Instructions for the task -
Below are the records; copy each line in which "degrees" occurs.

Records for this task -
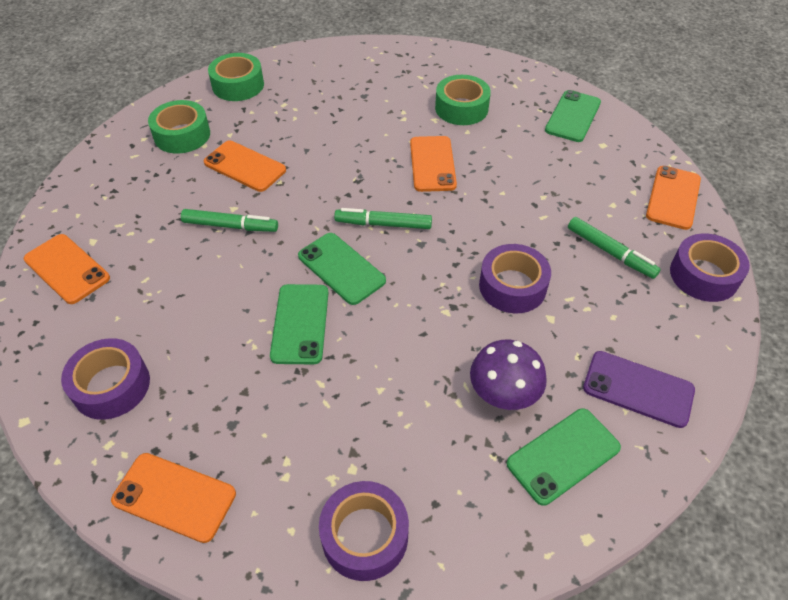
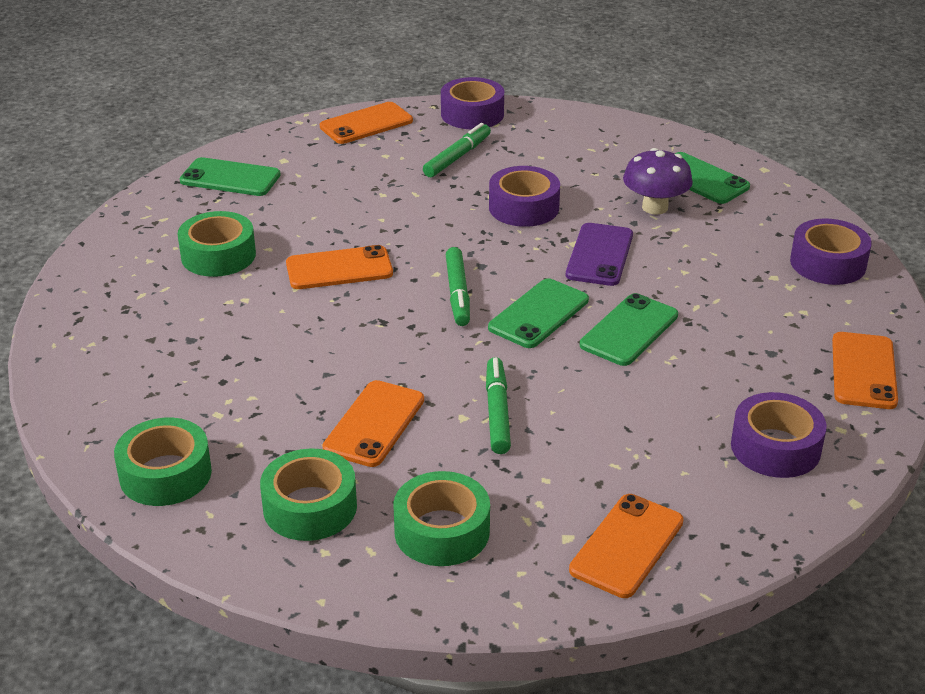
camera: 100 degrees left, 15 degrees down
(131, 185) = (442, 531): none -> green tape
(300, 323) = (629, 330): green phone -> green phone turned 45 degrees counterclockwise
(638, 389) = (616, 147): purple phone -> purple phone (599, 255)
(673, 197) = (366, 124): orange phone -> orange phone turned 45 degrees counterclockwise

Reply to the exercise -
camera: 100 degrees left, 15 degrees down
(300, 323) = (629, 330): green phone -> green phone turned 45 degrees counterclockwise
(673, 197) = (366, 124): orange phone -> orange phone turned 45 degrees counterclockwise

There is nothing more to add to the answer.